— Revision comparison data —
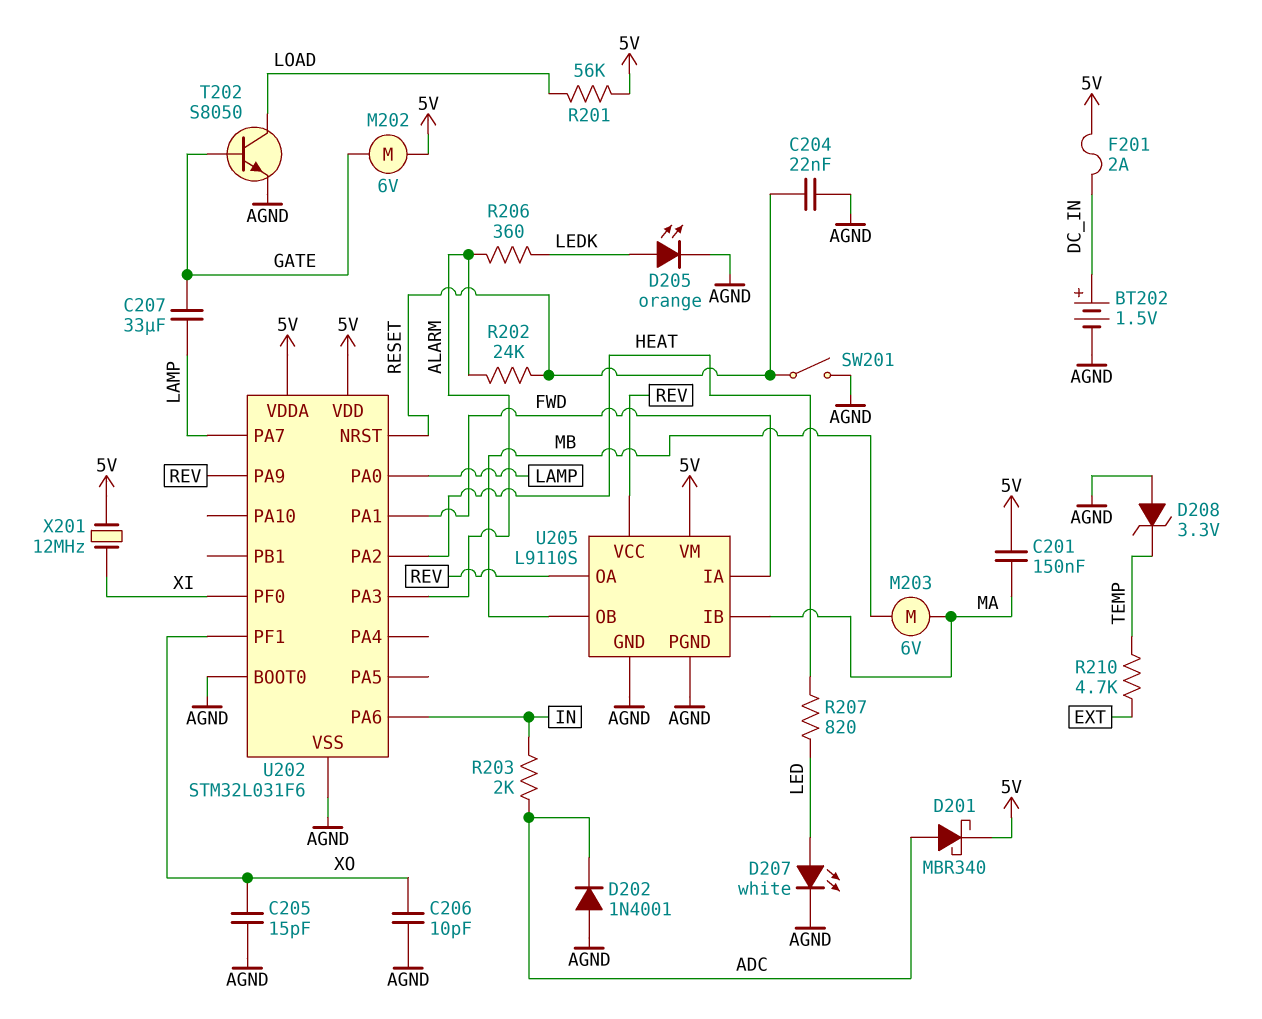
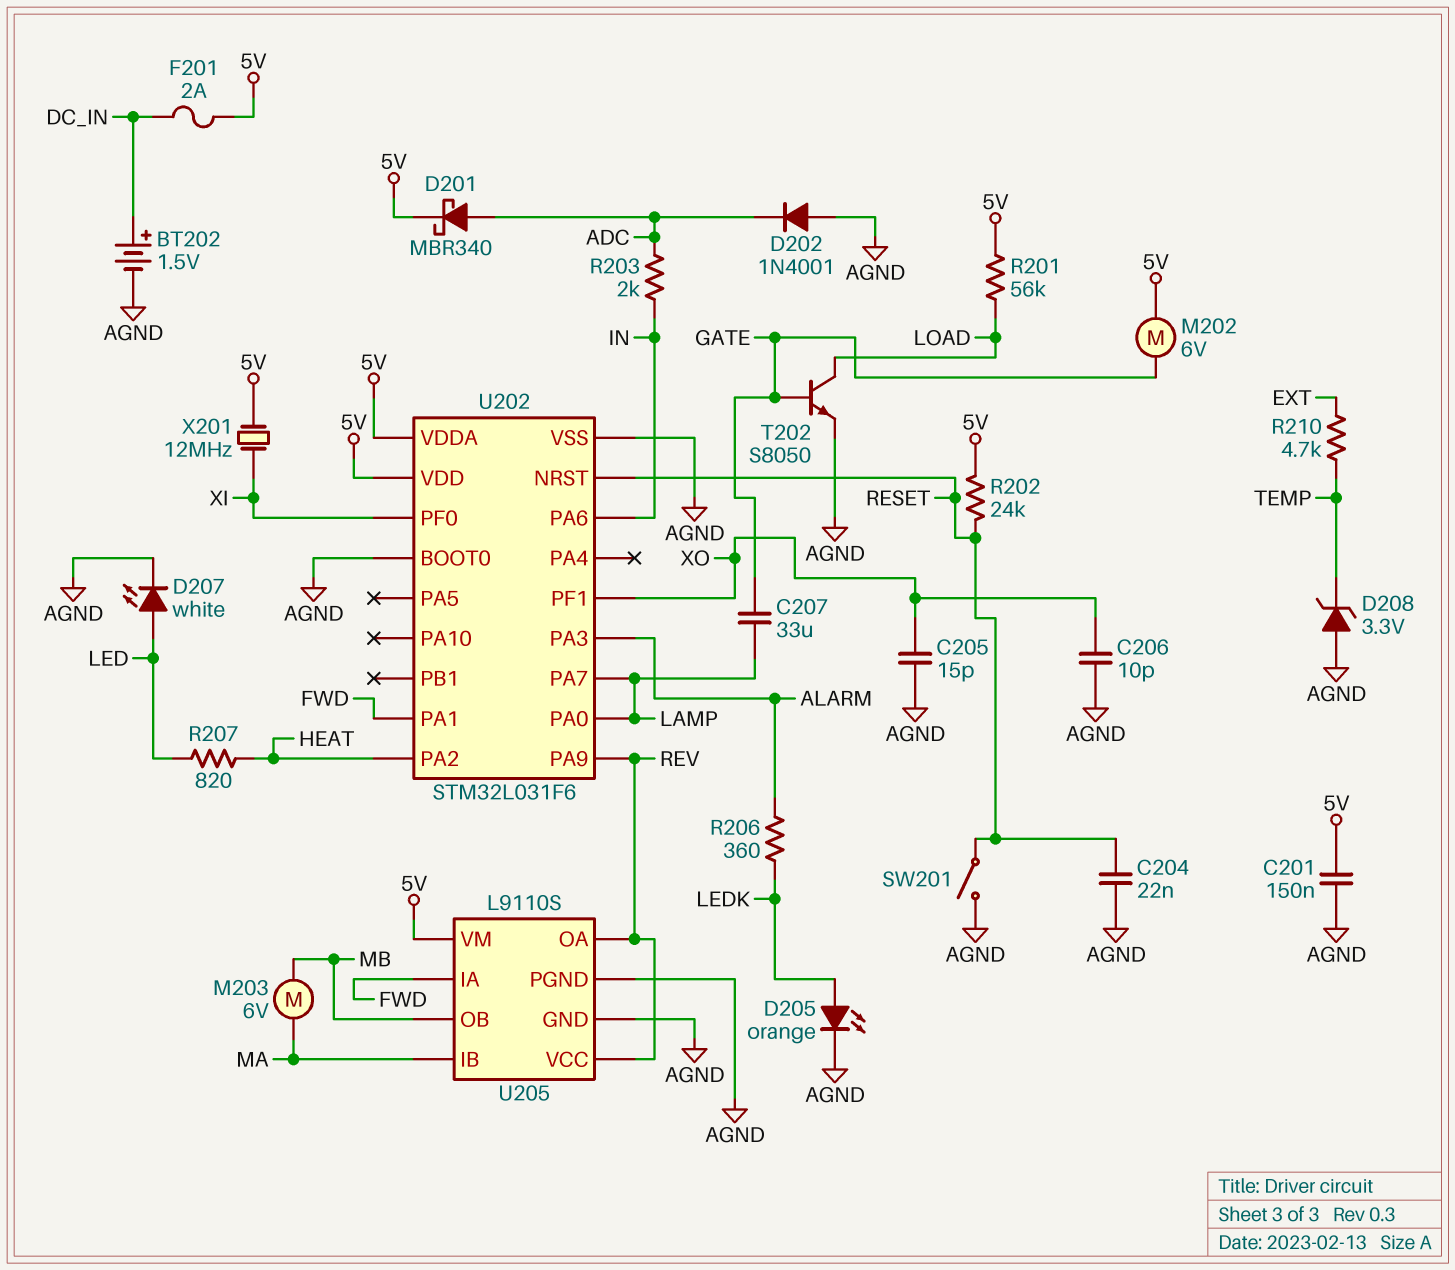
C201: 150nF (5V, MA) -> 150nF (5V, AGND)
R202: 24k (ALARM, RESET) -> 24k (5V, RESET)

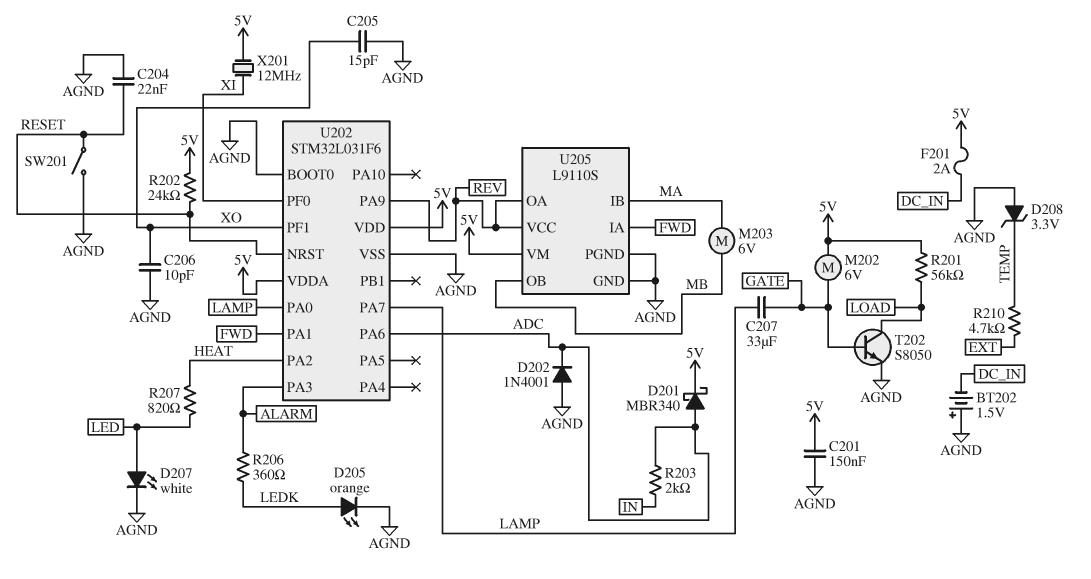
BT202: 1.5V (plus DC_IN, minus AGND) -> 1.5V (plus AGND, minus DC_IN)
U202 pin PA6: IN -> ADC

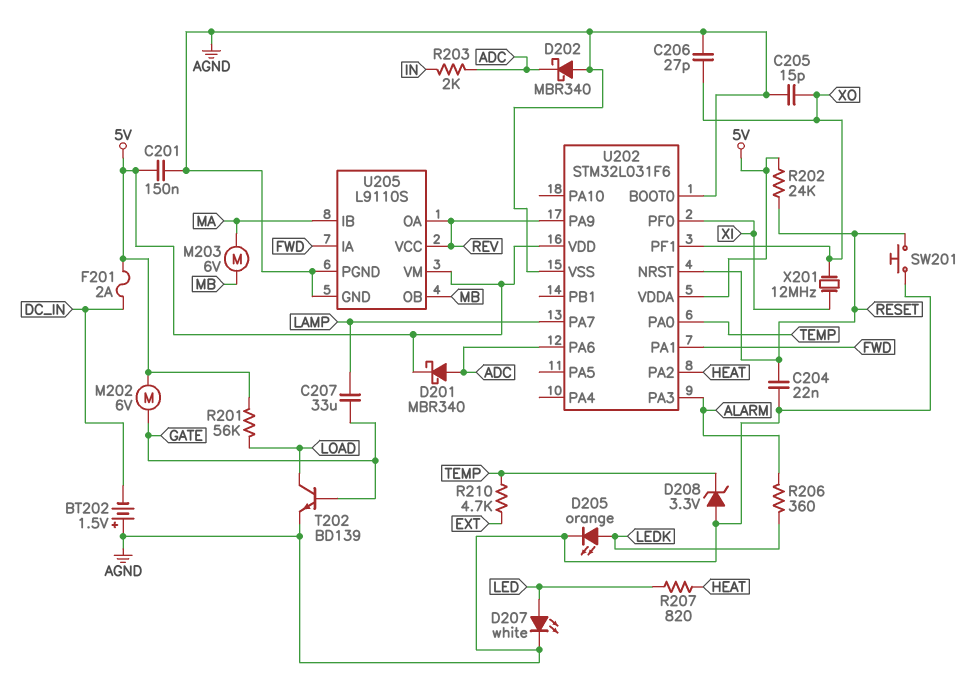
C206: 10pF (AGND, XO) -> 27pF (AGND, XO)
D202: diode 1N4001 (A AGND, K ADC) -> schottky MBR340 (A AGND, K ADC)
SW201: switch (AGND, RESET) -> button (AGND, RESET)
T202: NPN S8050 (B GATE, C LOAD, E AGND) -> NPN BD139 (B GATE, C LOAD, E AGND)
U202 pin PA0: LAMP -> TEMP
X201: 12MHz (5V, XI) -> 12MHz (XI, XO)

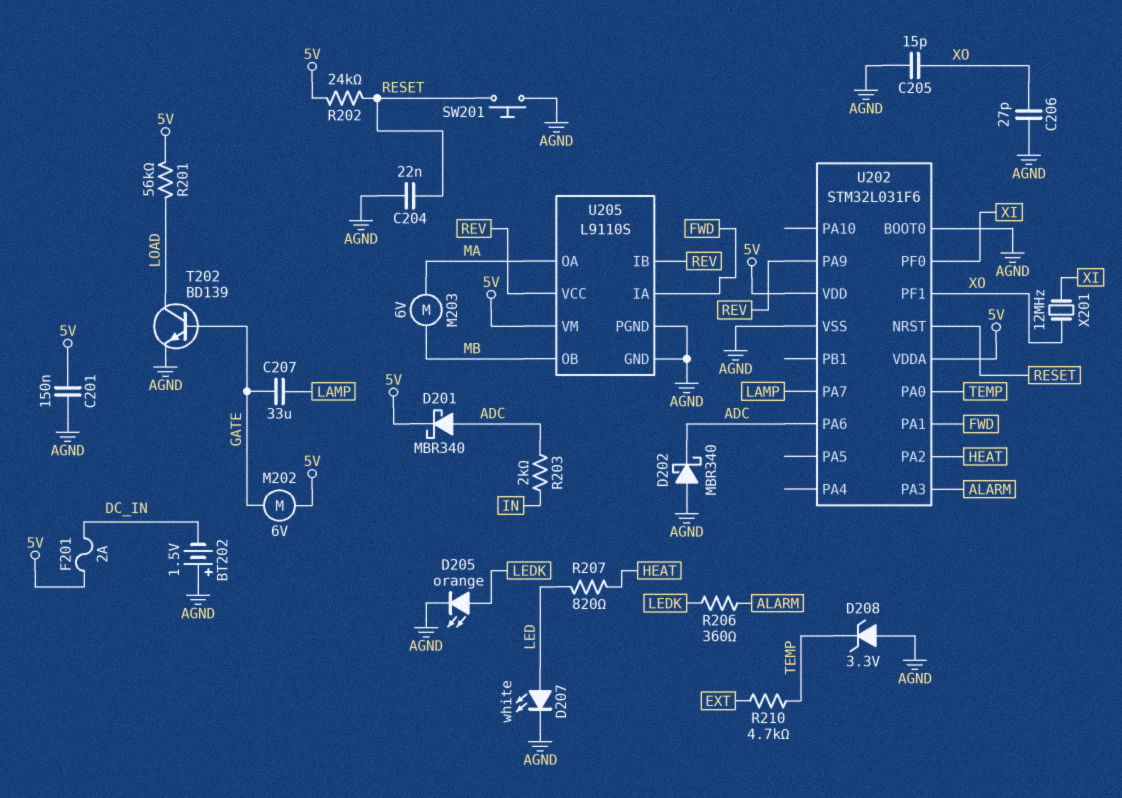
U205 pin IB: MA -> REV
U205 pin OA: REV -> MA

— TASK GOAL —
All that is wanted is an exact copy of the lines from the line bearing "C206: 10pF (AGND, XO) -> 27pF (AGND, XO)" through the final line of the entries, including both ends but no pictures.

— ANSWER TO THE EXERCISE —
C206: 10pF (AGND, XO) -> 27pF (AGND, XO)
D202: diode 1N4001 (A AGND, K ADC) -> schottky MBR340 (A AGND, K ADC)
SW201: switch (AGND, RESET) -> button (AGND, RESET)
T202: NPN S8050 (B GATE, C LOAD, E AGND) -> NPN BD139 (B GATE, C LOAD, E AGND)
U202 pin PA0: LAMP -> TEMP
X201: 12MHz (5V, XI) -> 12MHz (XI, XO)

U205 pin IB: MA -> REV
U205 pin OA: REV -> MA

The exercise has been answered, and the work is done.